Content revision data
——

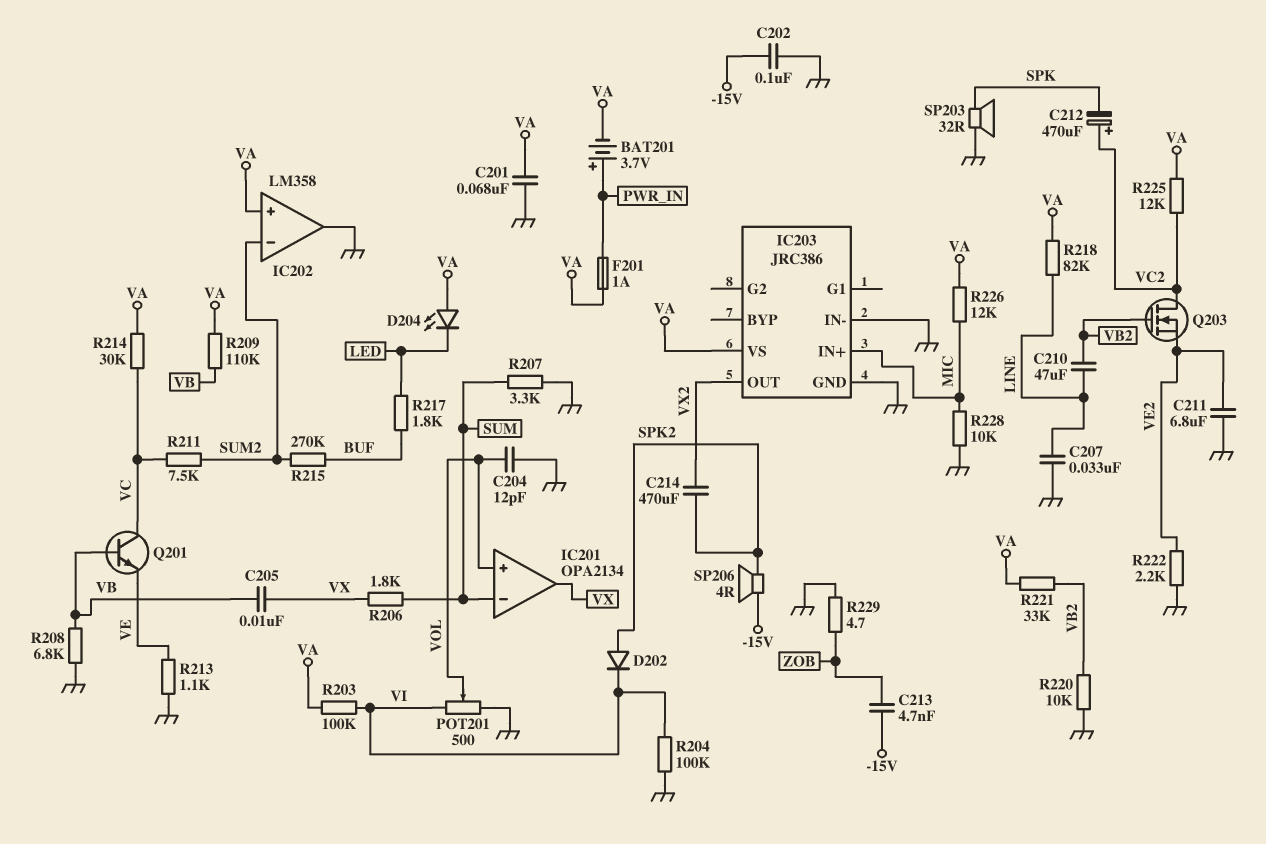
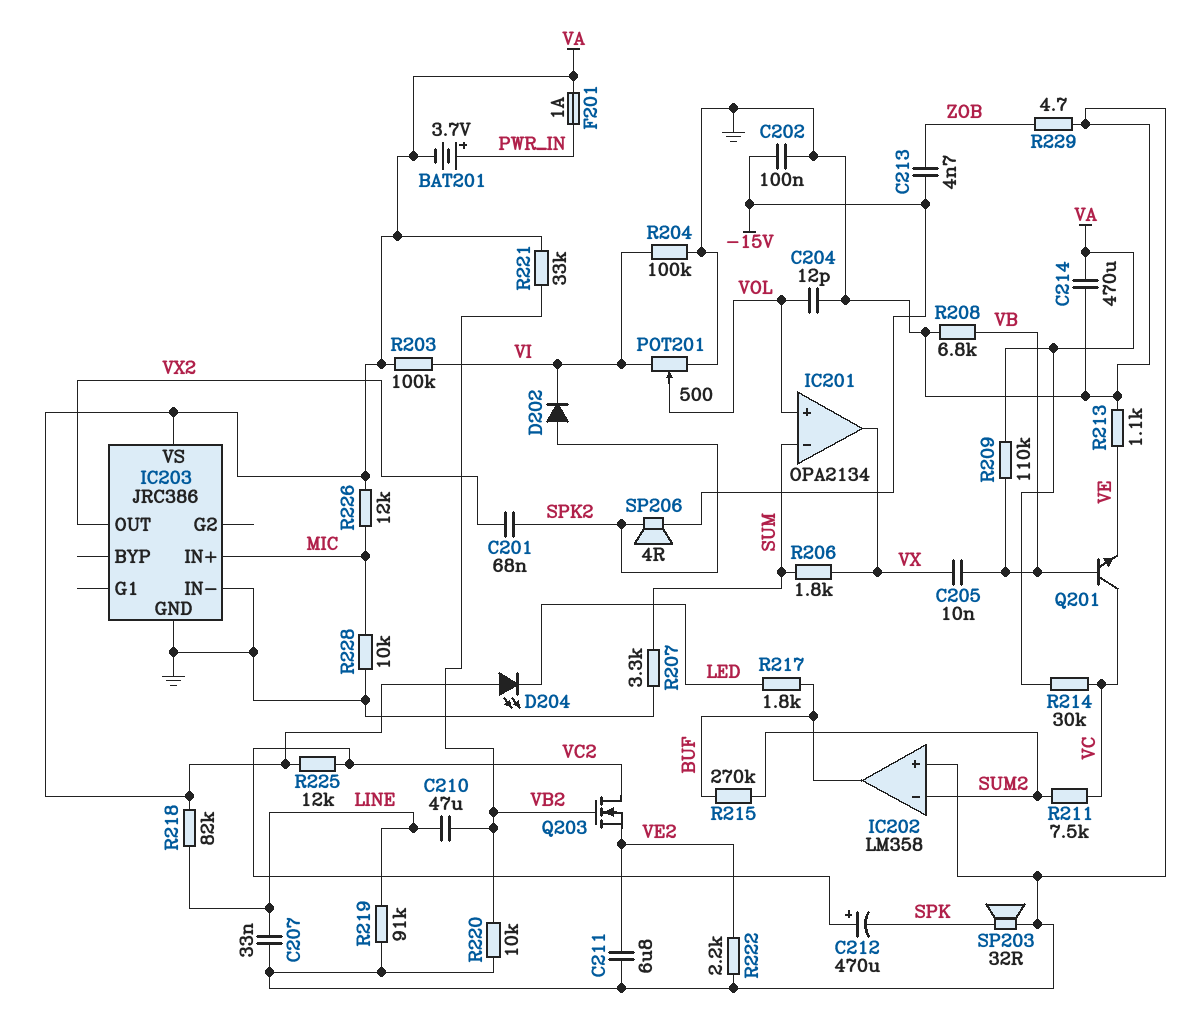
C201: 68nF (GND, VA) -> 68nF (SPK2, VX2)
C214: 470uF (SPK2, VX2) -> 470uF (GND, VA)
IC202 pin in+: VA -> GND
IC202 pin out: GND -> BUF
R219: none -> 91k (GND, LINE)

——

ABOUT THIS TASK. Repeat the records above exactly, omitting every picture.

OUTPUT BELOW.
C201: 68nF (GND, VA) -> 68nF (SPK2, VX2)
C214: 470uF (SPK2, VX2) -> 470uF (GND, VA)
IC202 pin in+: VA -> GND
IC202 pin out: GND -> BUF
R219: none -> 91k (GND, LINE)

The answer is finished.